▸ REQUIRED ACTION
When you reach the line containing "russet cottage (no." in the data below, begin returning lines exactly as written, and stop once the line containing "purple teddy →" has been returned.

▸ Coordinate-based change listings

============

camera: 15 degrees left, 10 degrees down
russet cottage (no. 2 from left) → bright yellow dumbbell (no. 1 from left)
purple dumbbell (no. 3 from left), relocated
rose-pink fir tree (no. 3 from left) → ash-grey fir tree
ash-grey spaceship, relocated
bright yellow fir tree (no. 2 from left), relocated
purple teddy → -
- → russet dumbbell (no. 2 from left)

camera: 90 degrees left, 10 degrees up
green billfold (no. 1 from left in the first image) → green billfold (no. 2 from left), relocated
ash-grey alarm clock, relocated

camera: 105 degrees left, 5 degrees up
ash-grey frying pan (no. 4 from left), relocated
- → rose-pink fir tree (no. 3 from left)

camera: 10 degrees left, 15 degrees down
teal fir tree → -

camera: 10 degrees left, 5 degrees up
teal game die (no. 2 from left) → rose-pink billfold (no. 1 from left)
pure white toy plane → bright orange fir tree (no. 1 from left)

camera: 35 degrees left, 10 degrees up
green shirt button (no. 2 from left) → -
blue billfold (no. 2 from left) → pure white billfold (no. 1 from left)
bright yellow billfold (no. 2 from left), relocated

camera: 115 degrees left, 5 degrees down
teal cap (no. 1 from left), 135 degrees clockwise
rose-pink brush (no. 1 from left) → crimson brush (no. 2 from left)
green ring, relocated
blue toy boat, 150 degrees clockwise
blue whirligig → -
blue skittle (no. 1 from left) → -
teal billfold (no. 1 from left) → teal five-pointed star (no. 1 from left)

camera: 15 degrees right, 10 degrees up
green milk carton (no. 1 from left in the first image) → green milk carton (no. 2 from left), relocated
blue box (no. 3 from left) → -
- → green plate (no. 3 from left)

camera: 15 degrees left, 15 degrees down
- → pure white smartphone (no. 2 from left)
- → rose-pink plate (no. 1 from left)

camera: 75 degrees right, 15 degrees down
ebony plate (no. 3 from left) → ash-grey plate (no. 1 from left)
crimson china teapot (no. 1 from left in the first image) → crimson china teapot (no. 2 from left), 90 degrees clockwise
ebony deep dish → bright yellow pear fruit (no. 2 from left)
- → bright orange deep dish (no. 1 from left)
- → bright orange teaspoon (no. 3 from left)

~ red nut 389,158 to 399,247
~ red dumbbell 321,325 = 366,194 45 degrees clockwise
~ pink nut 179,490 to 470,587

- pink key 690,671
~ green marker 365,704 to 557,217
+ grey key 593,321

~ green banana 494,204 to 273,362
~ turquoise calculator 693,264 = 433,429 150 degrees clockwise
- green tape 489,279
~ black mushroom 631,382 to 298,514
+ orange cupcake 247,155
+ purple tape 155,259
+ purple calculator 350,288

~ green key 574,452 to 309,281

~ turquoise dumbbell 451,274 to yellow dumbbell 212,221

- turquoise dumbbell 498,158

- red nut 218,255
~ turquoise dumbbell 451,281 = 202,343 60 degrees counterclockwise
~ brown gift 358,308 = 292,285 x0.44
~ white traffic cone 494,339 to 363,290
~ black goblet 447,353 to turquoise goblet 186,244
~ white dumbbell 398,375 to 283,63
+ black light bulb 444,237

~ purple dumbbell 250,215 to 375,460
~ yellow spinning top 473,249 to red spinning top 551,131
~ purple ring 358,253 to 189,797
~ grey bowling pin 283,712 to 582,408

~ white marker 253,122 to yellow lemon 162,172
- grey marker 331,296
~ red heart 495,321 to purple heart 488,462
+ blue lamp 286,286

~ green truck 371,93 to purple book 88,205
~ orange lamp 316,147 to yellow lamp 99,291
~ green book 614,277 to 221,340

============

▸ RESULT FOR THIS EXERCISE
russet cottage (no. 2 from left) → bright yellow dumbbell (no. 1 from left)
purple dumbbell (no. 3 from left), relocated
rose-pink fir tree (no. 3 from left) → ash-grey fir tree
ash-grey spaceship, relocated
bright yellow fir tree (no. 2 from left), relocated
purple teddy → -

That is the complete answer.